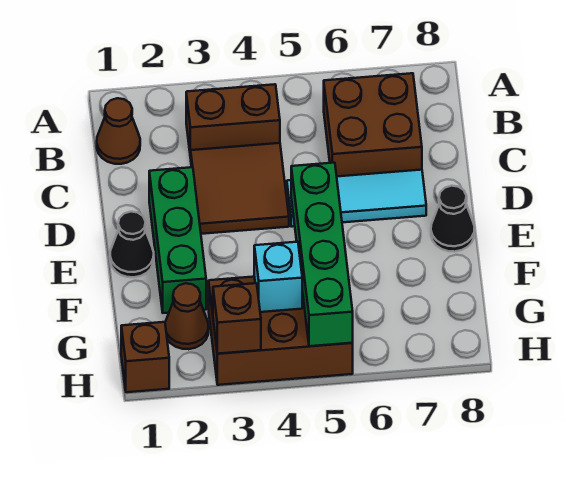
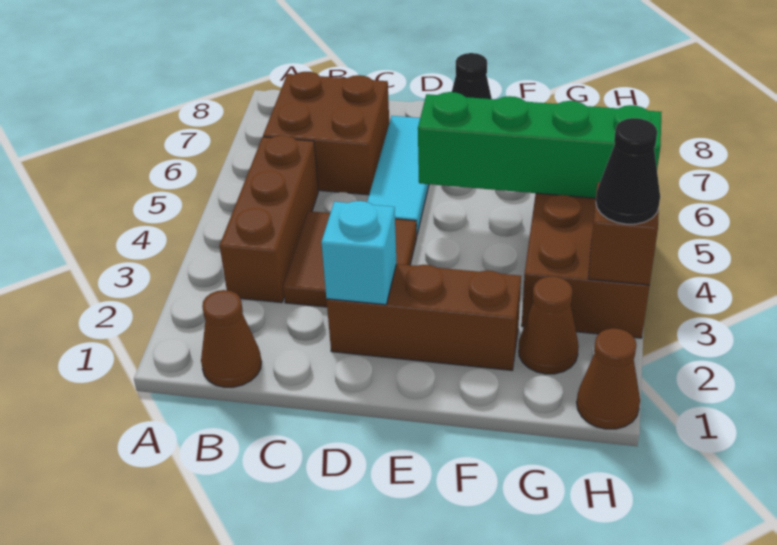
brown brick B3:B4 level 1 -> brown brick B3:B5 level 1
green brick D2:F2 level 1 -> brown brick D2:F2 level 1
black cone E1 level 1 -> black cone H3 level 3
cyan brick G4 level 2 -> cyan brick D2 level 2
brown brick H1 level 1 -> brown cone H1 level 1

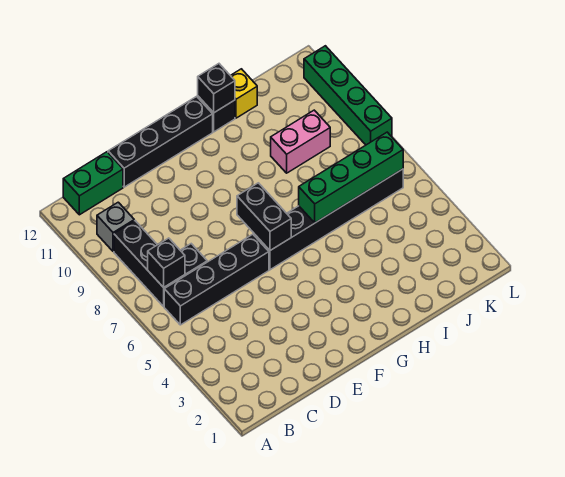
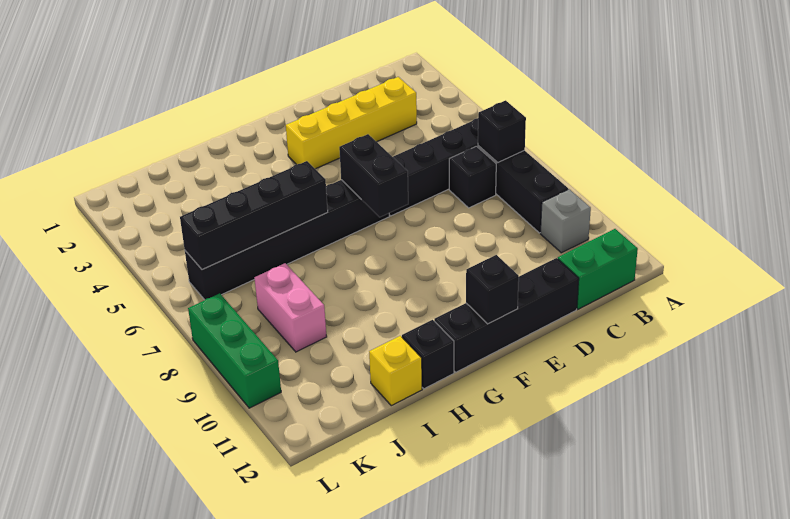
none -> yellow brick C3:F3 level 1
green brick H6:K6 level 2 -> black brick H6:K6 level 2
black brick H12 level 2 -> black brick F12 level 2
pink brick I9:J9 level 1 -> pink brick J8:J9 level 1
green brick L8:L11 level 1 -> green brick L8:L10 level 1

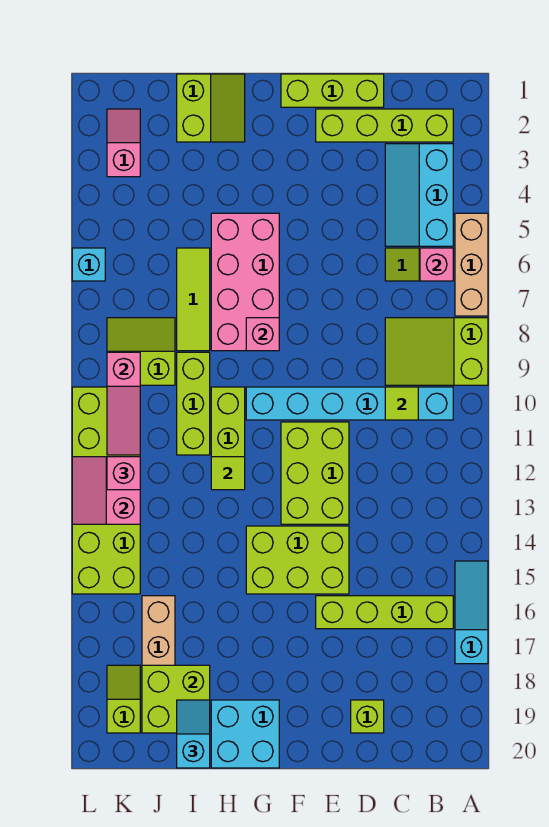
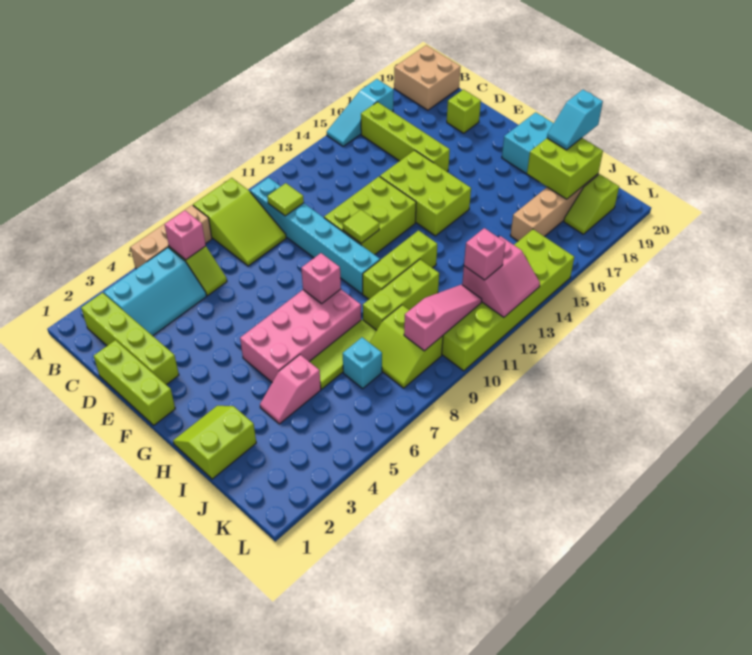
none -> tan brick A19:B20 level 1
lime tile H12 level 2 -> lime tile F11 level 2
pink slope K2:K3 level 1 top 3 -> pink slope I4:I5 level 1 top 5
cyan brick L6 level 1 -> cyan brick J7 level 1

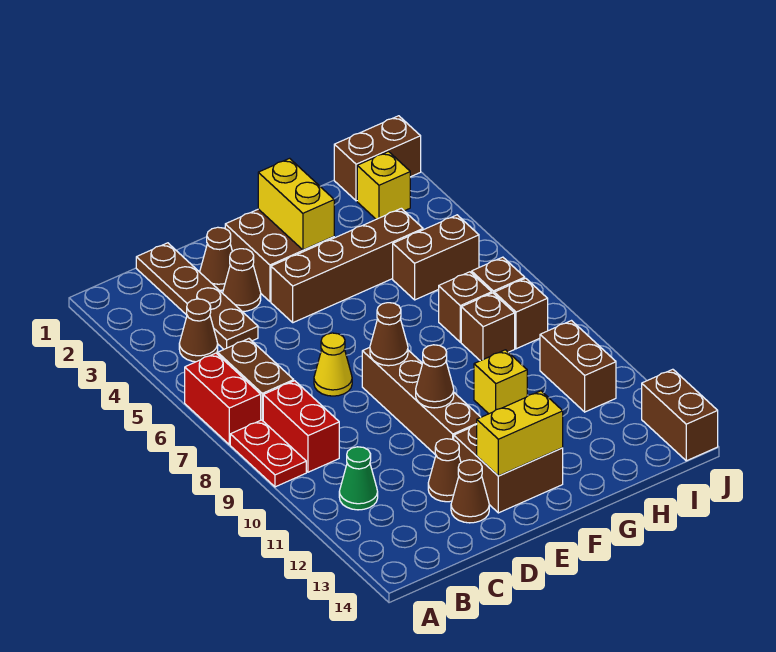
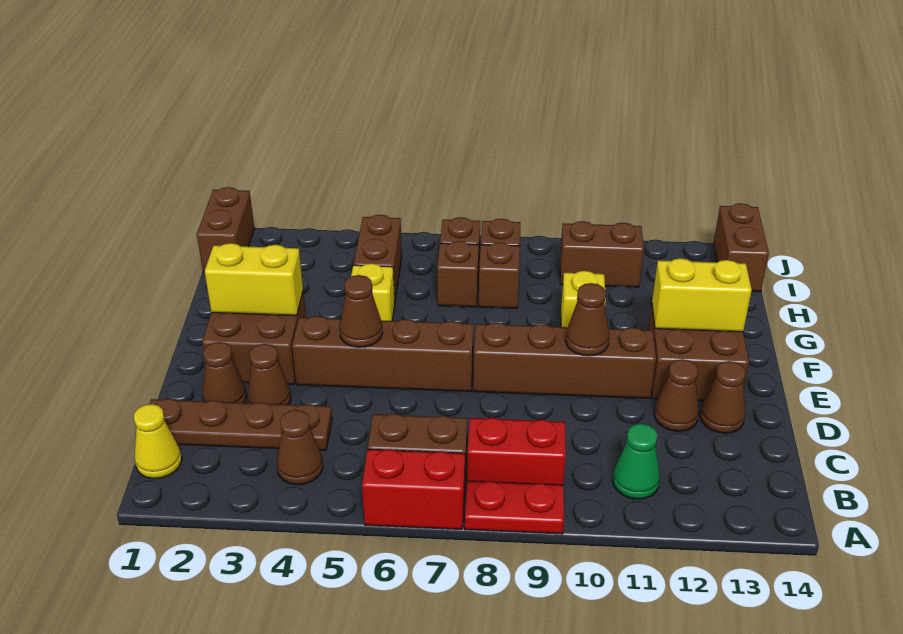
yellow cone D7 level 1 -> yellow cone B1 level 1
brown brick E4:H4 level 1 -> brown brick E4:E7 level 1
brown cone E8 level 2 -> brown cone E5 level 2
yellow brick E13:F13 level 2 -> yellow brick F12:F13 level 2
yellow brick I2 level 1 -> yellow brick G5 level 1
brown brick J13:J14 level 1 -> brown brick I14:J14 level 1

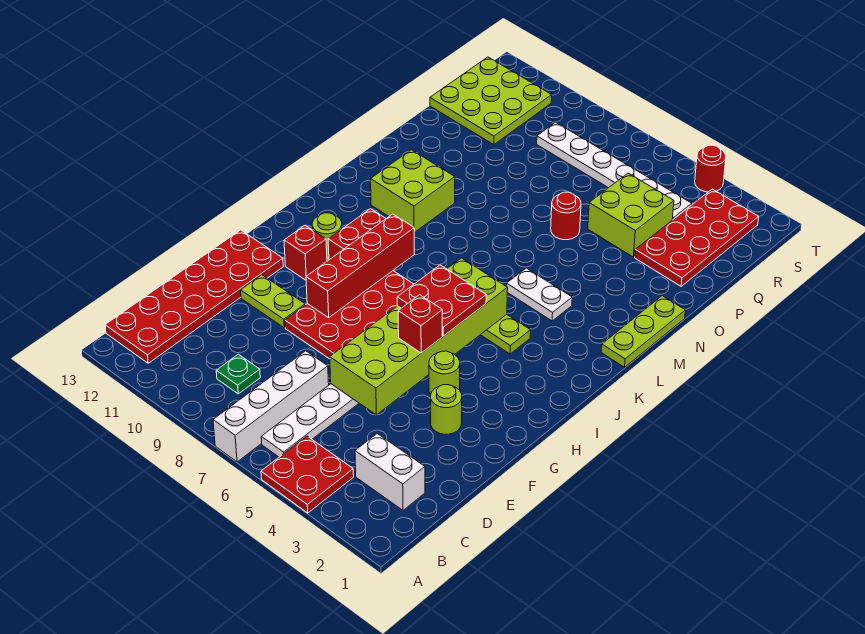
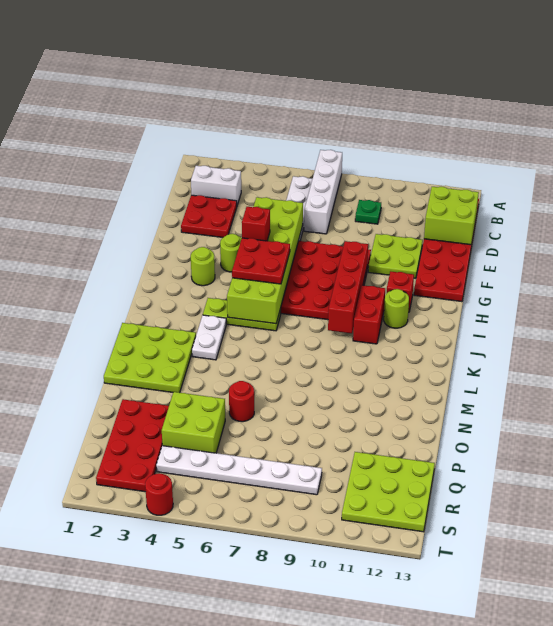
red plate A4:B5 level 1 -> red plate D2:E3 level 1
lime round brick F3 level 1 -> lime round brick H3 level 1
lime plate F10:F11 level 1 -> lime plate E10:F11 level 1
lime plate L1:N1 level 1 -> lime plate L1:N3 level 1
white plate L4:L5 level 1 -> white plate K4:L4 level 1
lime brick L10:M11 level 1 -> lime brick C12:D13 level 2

+ + +

• **Directions for this task**: Say how many lines of the entries hold the string "none". Nothing but the number should be given.

• **Solution to the problem**: 2